◆ **WORK REQUIRED**
Everything in the entries below should be restated exactly, except for the pictures.

◆ **RAW DATA**
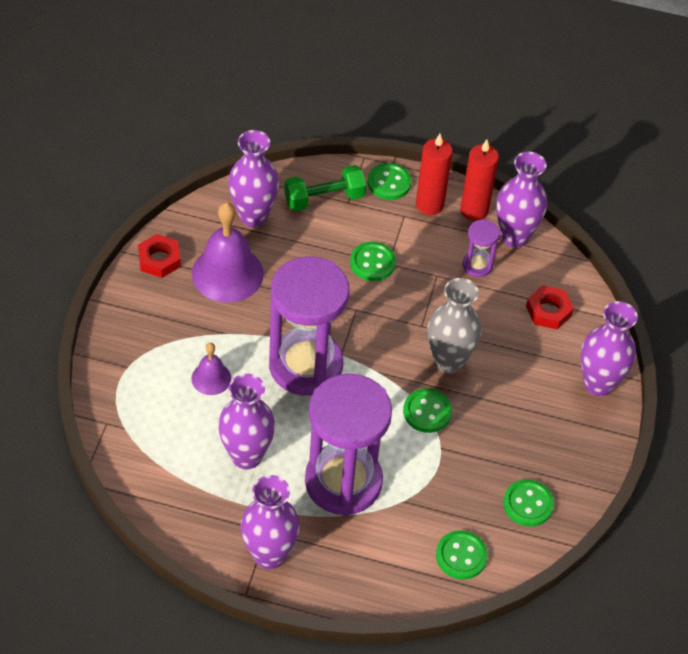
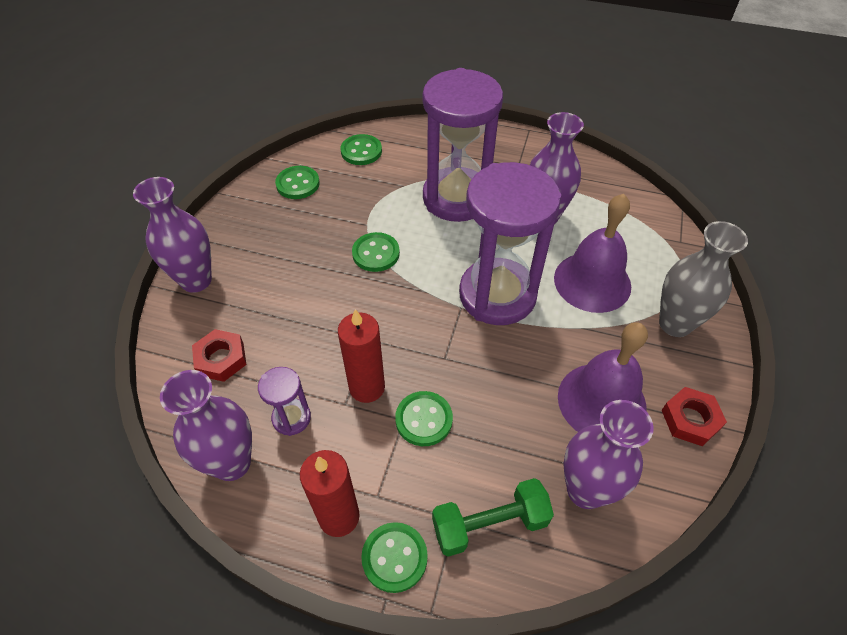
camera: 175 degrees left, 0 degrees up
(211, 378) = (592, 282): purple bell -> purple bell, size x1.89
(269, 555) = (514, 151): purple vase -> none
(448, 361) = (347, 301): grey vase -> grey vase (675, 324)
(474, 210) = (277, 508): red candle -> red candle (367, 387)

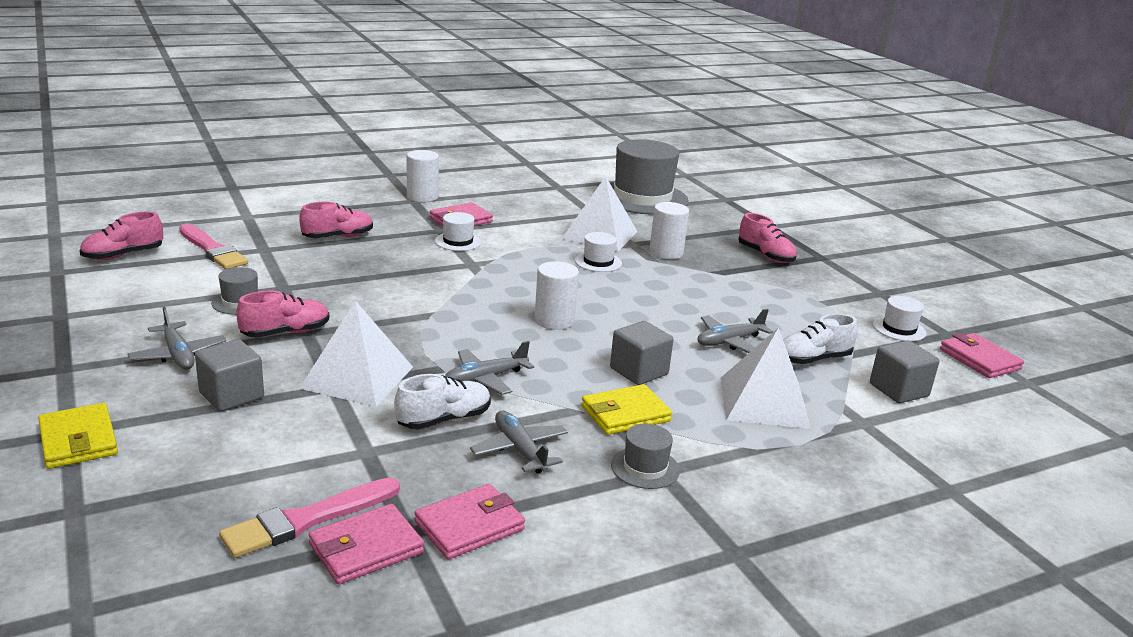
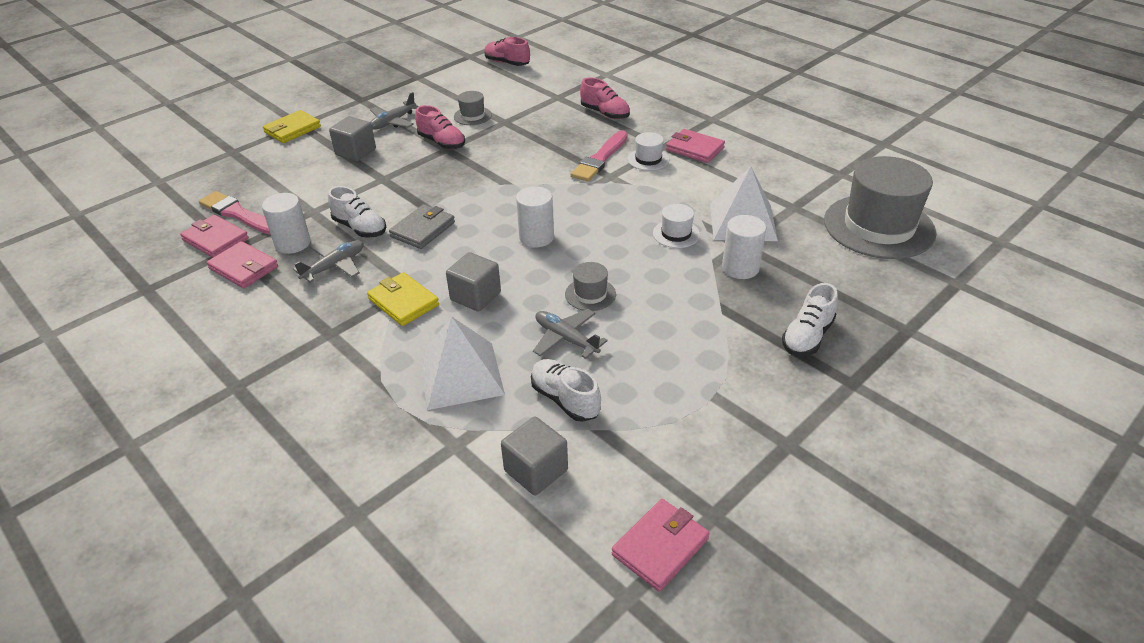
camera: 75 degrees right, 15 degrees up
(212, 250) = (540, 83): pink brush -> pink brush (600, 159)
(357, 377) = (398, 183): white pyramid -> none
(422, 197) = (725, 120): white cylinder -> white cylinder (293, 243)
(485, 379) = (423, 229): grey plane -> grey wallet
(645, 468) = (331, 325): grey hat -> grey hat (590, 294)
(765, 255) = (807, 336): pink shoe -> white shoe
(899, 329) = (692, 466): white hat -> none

◆ **SOLUTION TO THE PROBLEM**
camera: 175 degrees left, 0 degrees up
(211, 378) = (592, 282): purple bell -> purple bell, size x1.89
(269, 555) = (514, 151): purple vase -> none
(448, 361) = (347, 301): grey vase -> grey vase (675, 324)
(474, 210) = (277, 508): red candle -> red candle (367, 387)

camera: 75 degrees right, 15 degrees up
(212, 250) = (540, 83): pink brush -> pink brush (600, 159)
(357, 377) = (398, 183): white pyramid -> none
(422, 197) = (725, 120): white cylinder -> white cylinder (293, 243)
(485, 379) = (423, 229): grey plane -> grey wallet
(645, 468) = (331, 325): grey hat -> grey hat (590, 294)
(765, 255) = (807, 336): pink shoe -> white shoe
(899, 329) = (692, 466): white hat -> none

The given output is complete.